Pull out each line of the records that contains the string "April". Letter case must match.

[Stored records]
---------------

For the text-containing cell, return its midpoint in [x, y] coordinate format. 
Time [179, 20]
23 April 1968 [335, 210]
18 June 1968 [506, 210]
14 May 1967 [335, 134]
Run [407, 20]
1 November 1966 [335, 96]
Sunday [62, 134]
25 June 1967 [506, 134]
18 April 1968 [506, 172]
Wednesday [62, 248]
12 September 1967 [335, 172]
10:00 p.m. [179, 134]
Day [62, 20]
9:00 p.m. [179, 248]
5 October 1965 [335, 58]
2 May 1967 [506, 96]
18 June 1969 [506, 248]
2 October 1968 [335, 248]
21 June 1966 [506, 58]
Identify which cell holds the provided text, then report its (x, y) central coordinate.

---------------

> **Written answer**
23 April 1968 [335, 210]
18 April 1968 [506, 172]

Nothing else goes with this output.